• EXERCISE DESCRIPTION: Only the line containing "white cactus [362,79,410,171]" and the lines after it, through the end of the data below, are to be returned, each exactly as it stands.

• EXERCISE DATA:
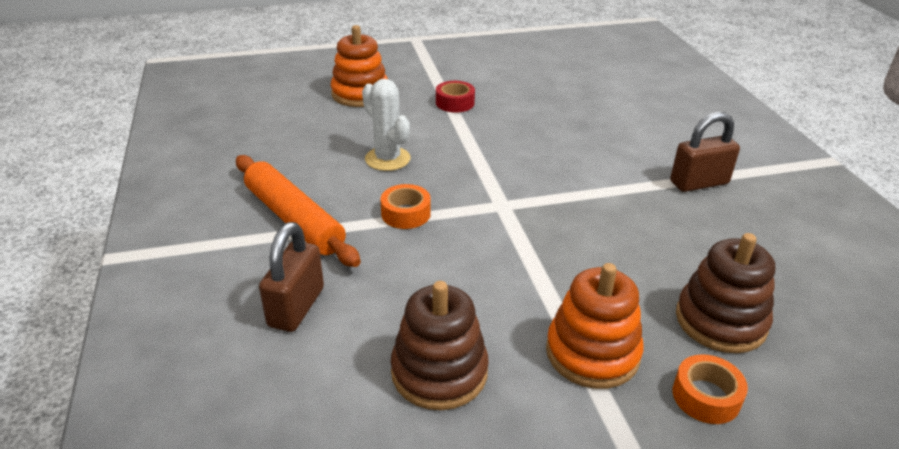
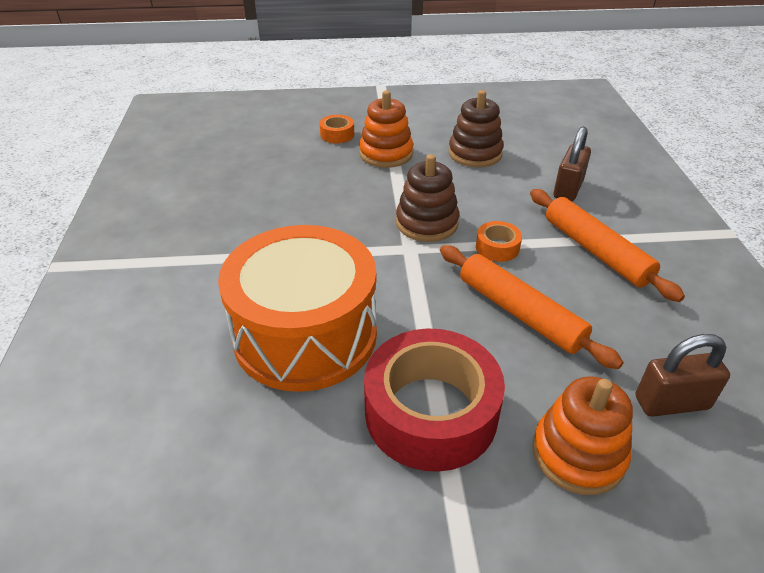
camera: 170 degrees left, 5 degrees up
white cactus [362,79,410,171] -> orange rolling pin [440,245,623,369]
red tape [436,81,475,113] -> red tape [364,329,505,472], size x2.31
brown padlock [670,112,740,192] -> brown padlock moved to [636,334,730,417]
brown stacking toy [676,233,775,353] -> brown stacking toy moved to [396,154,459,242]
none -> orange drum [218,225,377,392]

• EXERCISE OUTPUT:
white cactus [362,79,410,171] -> orange rolling pin [440,245,623,369]
red tape [436,81,475,113] -> red tape [364,329,505,472], size x2.31
brown padlock [670,112,740,192] -> brown padlock moved to [636,334,730,417]
brown stacking toy [676,233,775,353] -> brown stacking toy moved to [396,154,459,242]
none -> orange drum [218,225,377,392]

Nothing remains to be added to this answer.